▶ _Requirement_
A faithful copy of each record is required, minus the images.

▶ _Recorded data_
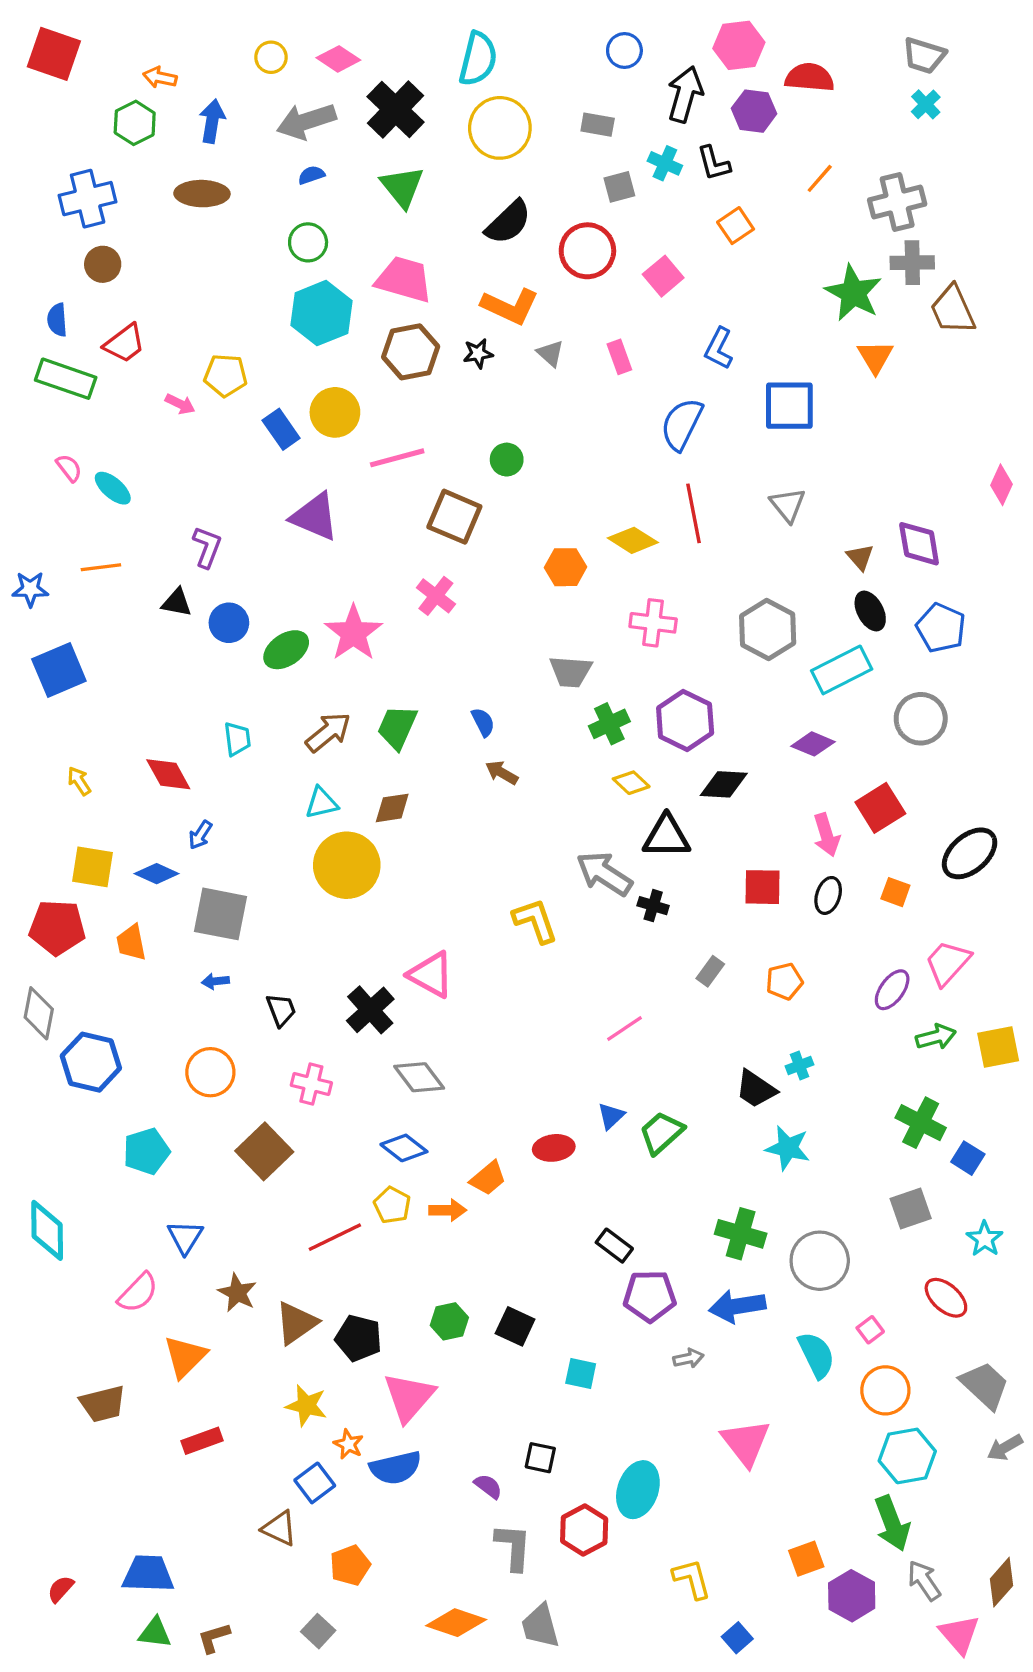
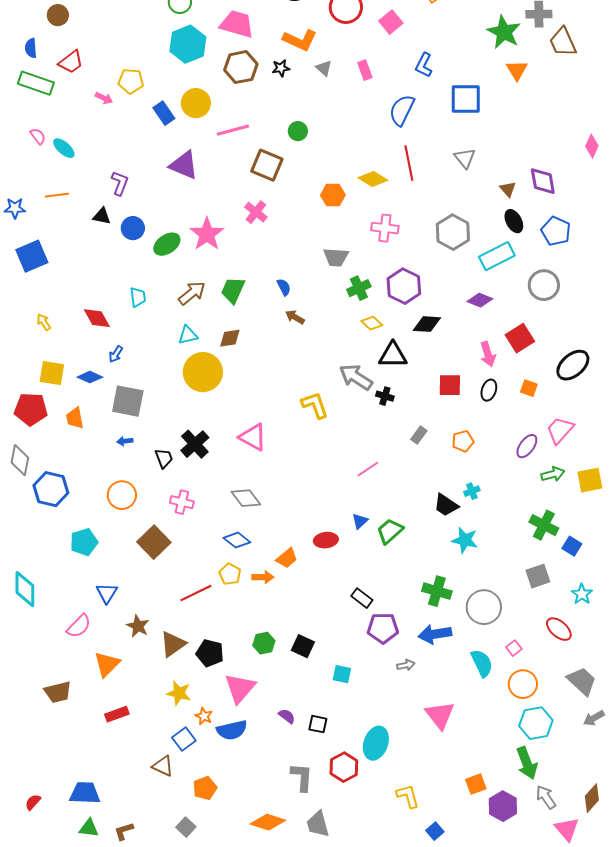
black cross: (370, 1010) -> (195, 444), moved
purple semicircle: (488, 1486) -> (287, 716), moved

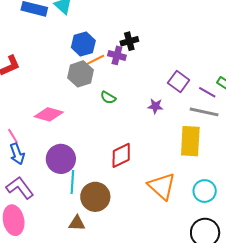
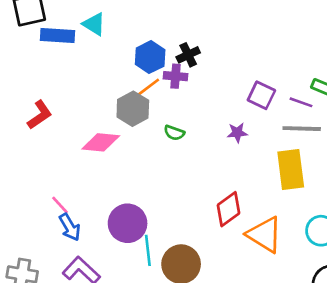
blue hexagon: (83, 44) -> (150, 57), moved
pink diamond: (49, 114) -> (101, 142), moved
red diamond: (121, 155) -> (228, 209), moved

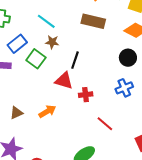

▶ _Answer box_
black cross: (370, 1010) -> (195, 444), moved
purple semicircle: (488, 1486) -> (287, 716), moved

blue hexagon: (83, 44) -> (150, 57), moved
pink diamond: (49, 114) -> (101, 142), moved
red diamond: (121, 155) -> (228, 209), moved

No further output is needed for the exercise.